(About this exercise)
Using only the entries below, copy exactly the lines that begin at the one with "R4: none -> 680 (GND, N006)" and end at the one with "C1: 470nF (GND, VCC) -> 100nF (GND, VCC)", both included. Drop the pictures.

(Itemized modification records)
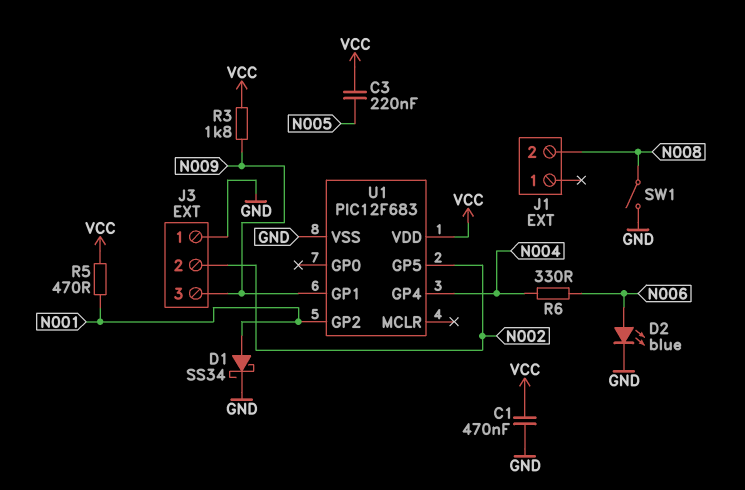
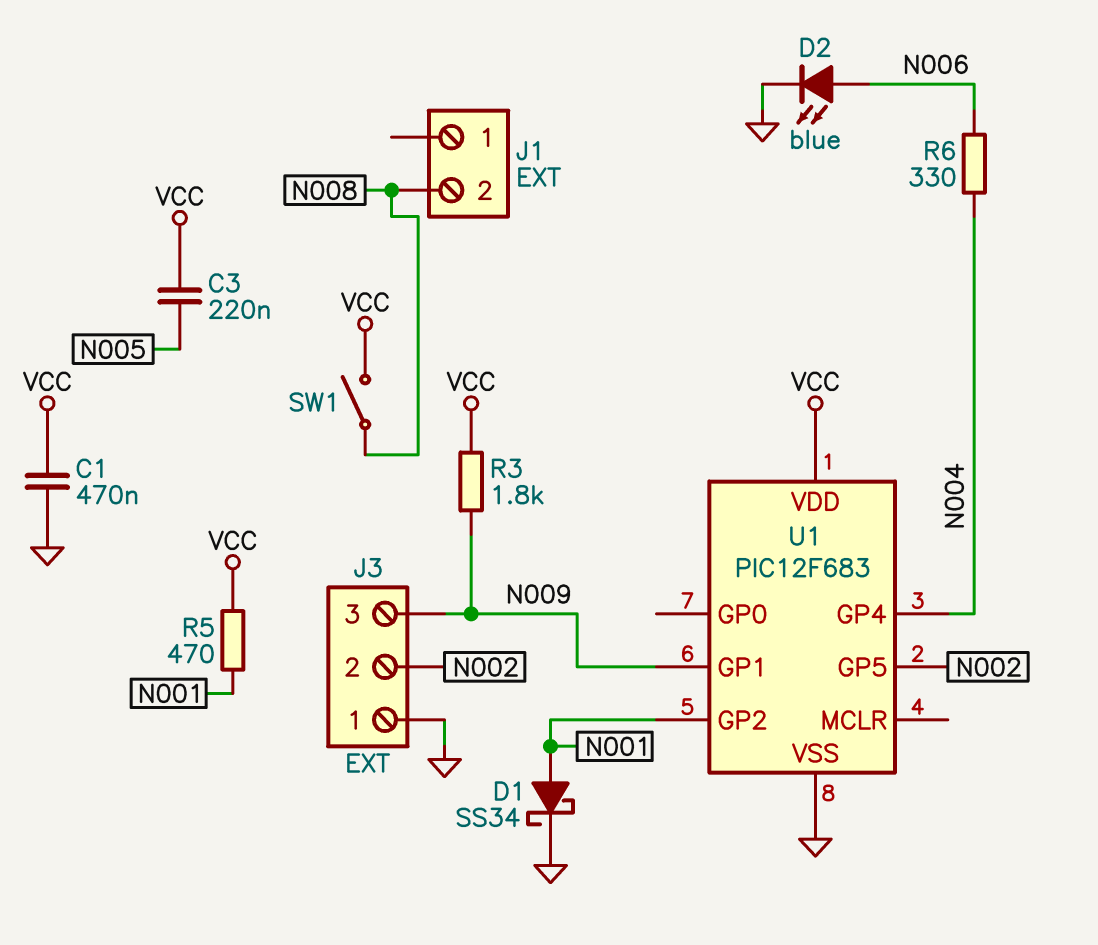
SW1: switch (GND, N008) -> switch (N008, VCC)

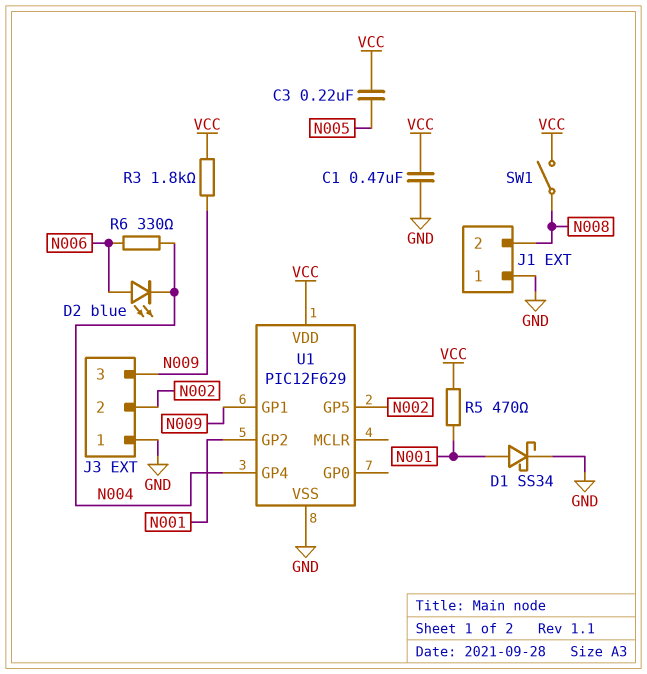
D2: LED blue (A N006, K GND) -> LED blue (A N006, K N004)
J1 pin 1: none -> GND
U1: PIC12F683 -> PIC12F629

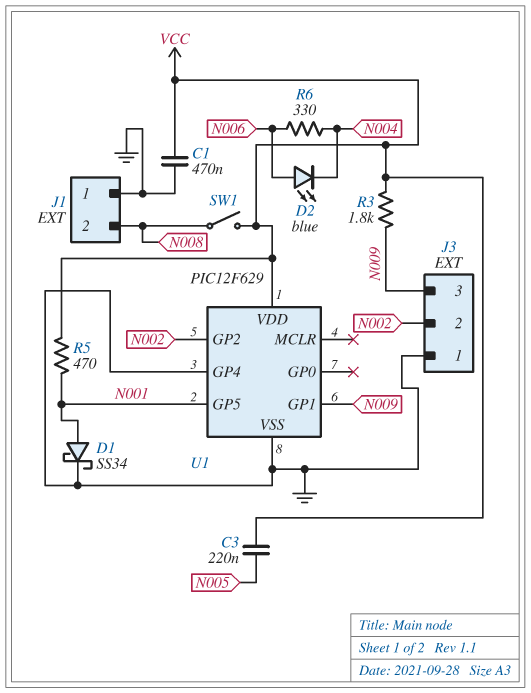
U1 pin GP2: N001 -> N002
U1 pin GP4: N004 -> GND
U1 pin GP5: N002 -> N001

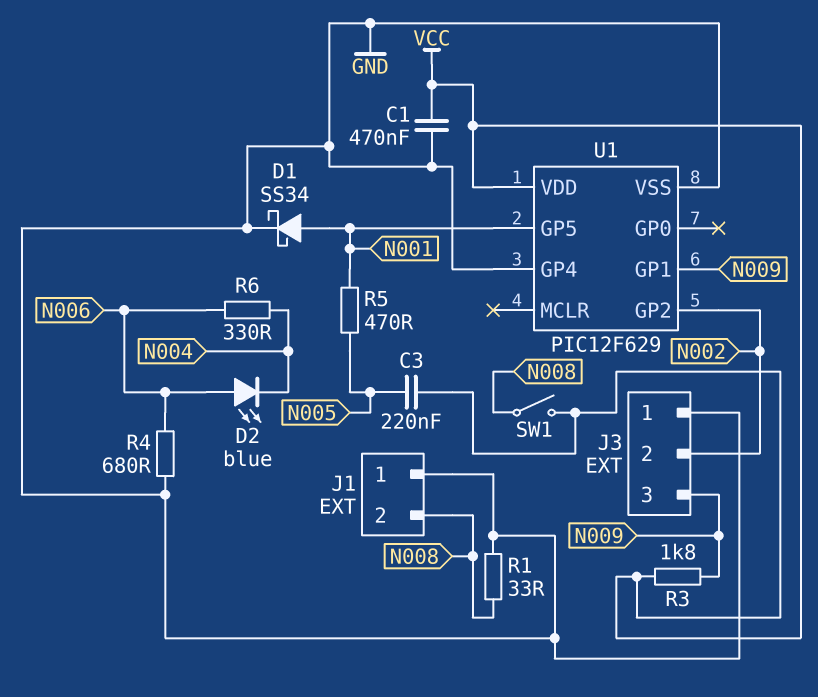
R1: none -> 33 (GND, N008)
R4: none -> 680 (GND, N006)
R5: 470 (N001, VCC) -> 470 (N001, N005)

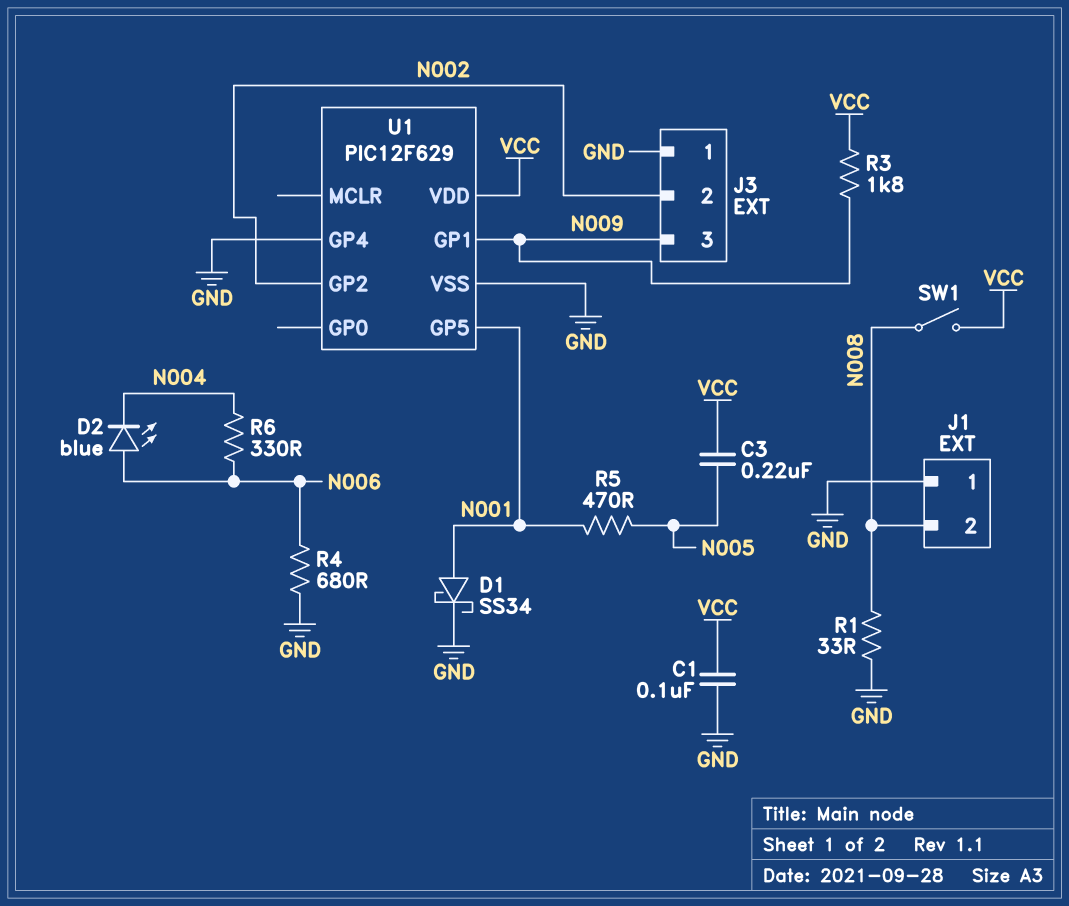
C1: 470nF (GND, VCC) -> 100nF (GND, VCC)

--

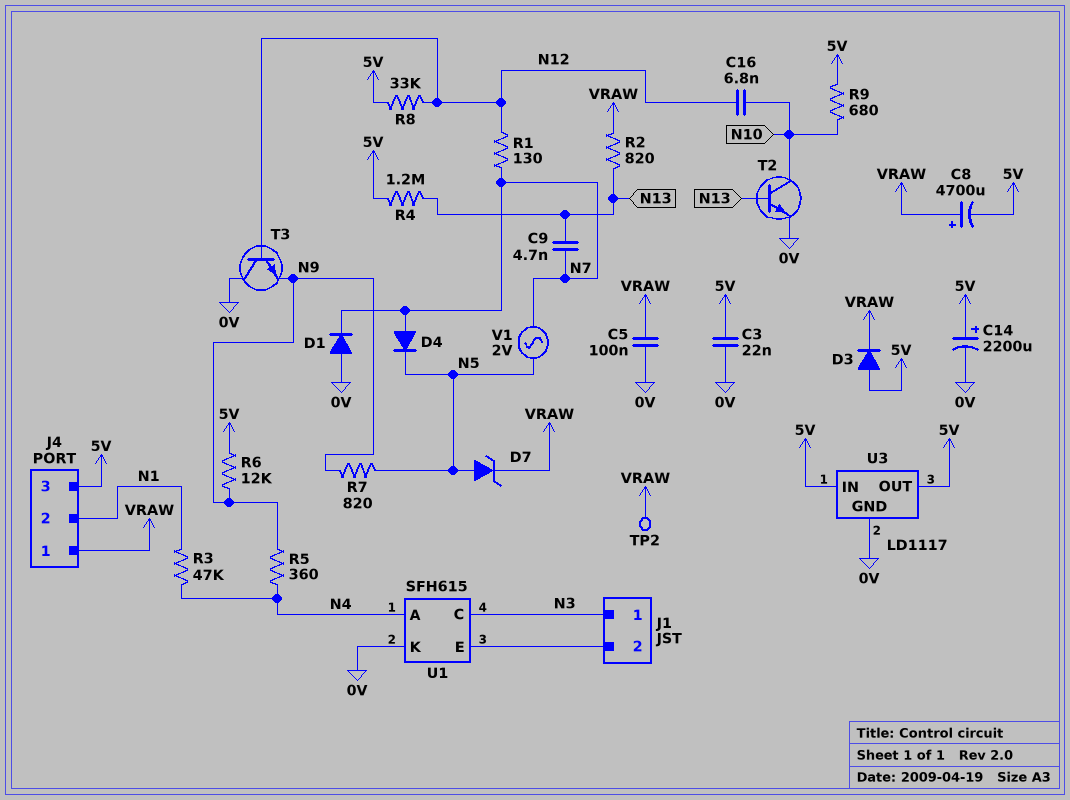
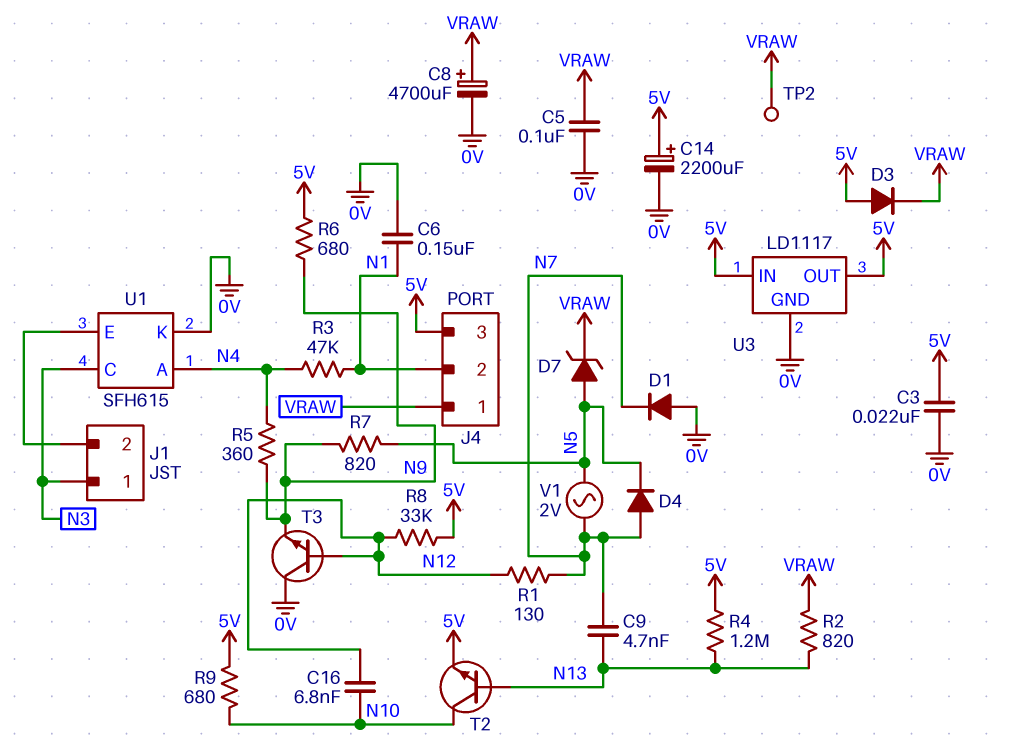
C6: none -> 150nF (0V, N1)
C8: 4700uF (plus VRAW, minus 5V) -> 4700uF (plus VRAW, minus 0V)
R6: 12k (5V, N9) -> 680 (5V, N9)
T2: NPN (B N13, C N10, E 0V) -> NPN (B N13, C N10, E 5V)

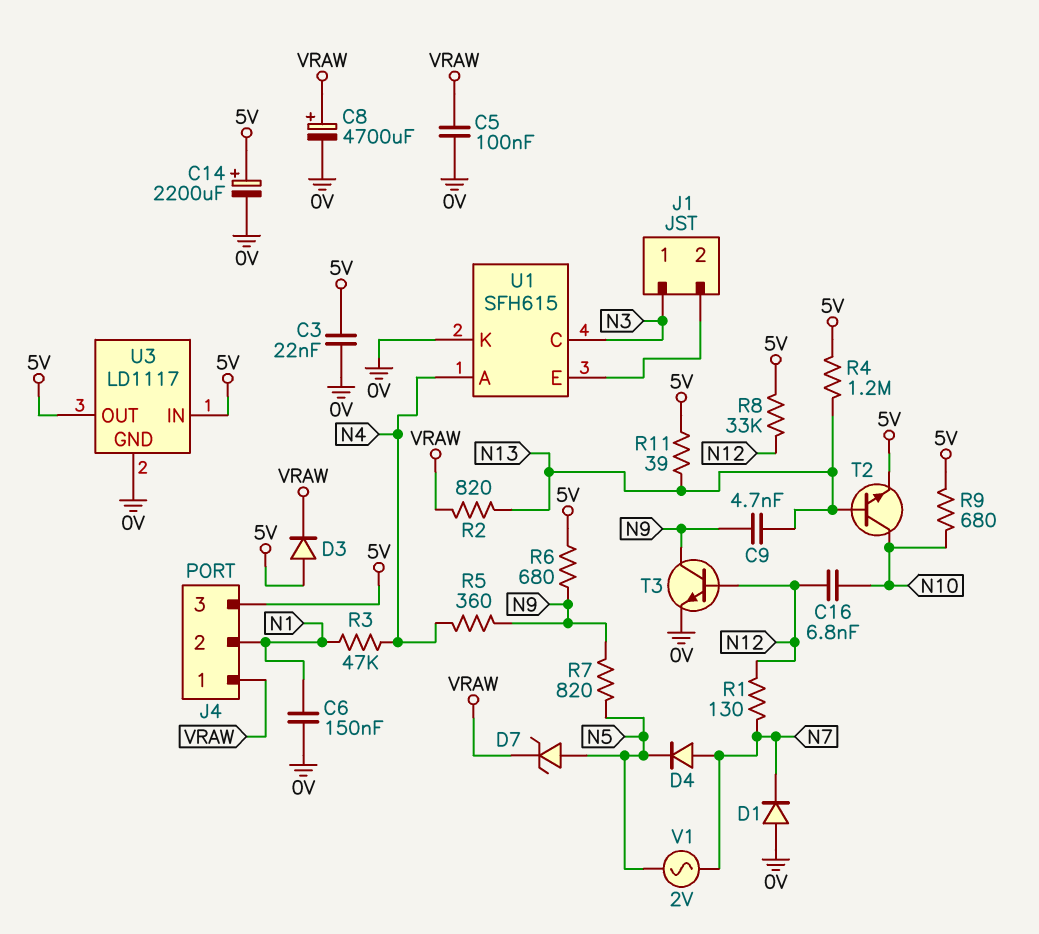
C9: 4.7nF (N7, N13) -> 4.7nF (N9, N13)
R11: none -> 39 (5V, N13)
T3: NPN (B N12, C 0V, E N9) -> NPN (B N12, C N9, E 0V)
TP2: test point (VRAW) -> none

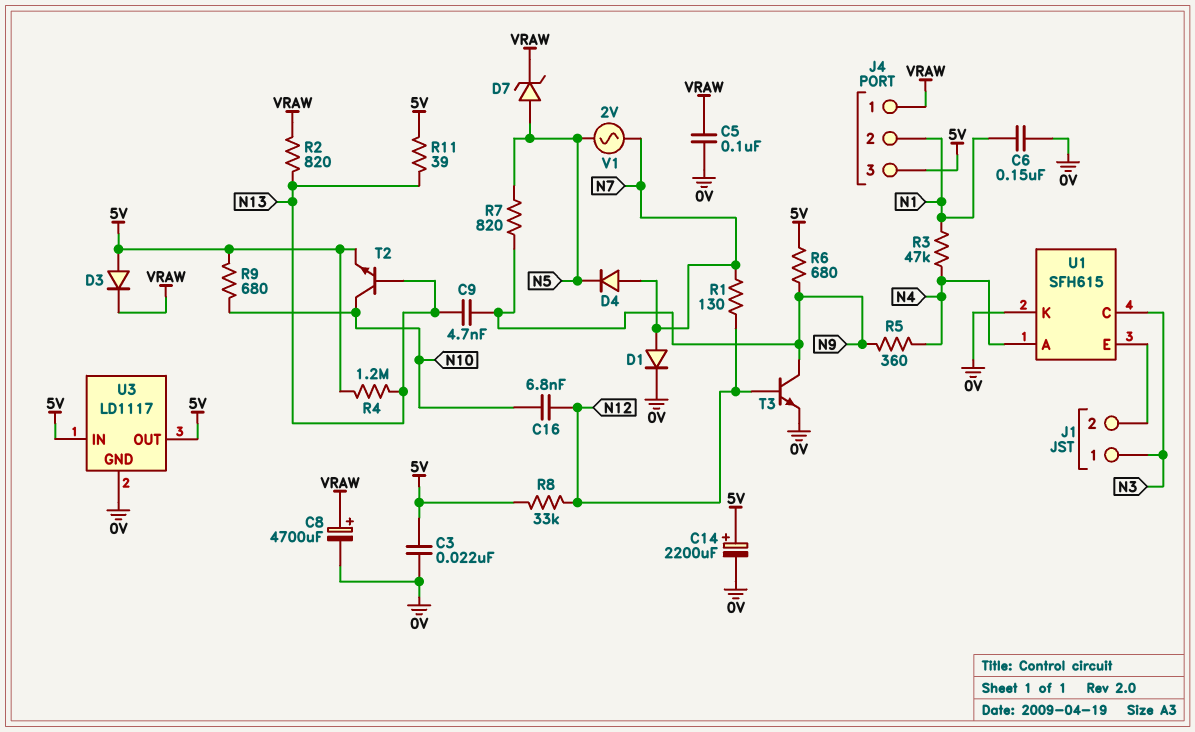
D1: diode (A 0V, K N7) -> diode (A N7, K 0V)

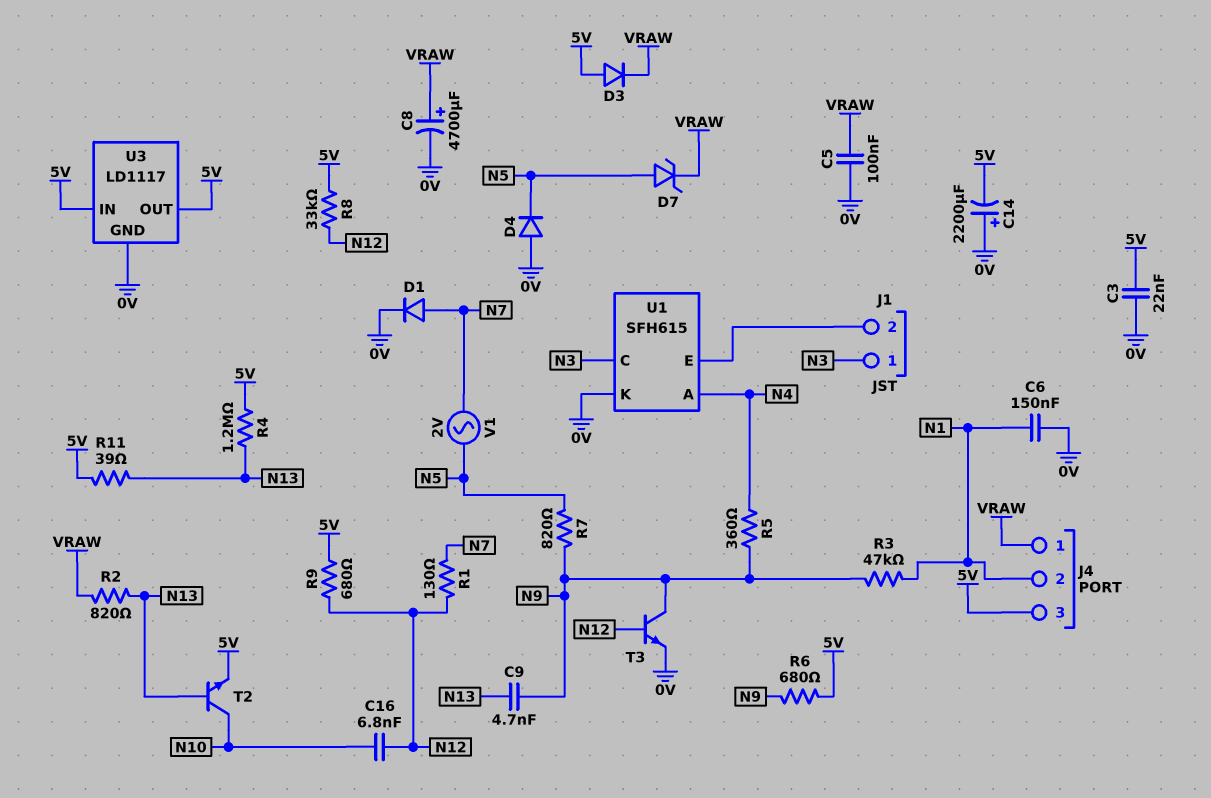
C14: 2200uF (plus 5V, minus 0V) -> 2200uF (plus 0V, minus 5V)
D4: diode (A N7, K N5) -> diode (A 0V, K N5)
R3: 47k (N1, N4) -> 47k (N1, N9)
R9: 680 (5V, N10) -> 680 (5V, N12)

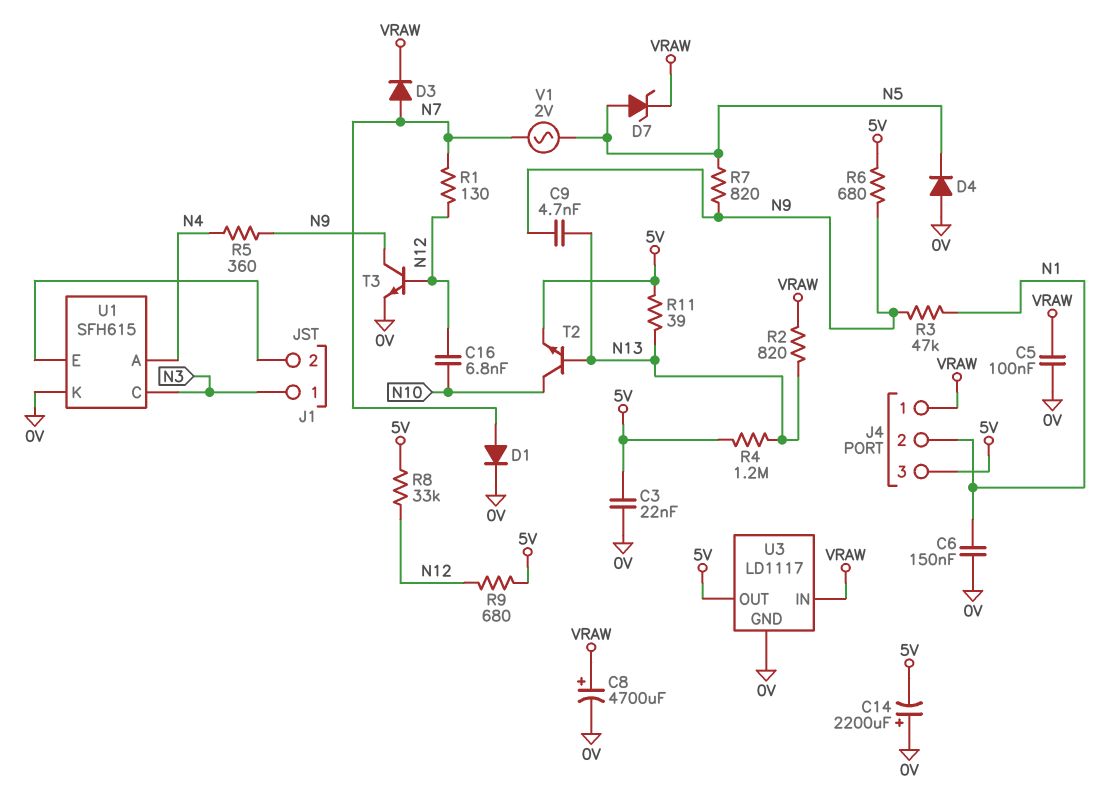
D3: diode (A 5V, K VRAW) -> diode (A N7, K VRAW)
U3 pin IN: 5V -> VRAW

(Response to this exercise)
R4: none -> 680 (GND, N006)
R5: 470 (N001, VCC) -> 470 (N001, N005)

C1: 470nF (GND, VCC) -> 100nF (GND, VCC)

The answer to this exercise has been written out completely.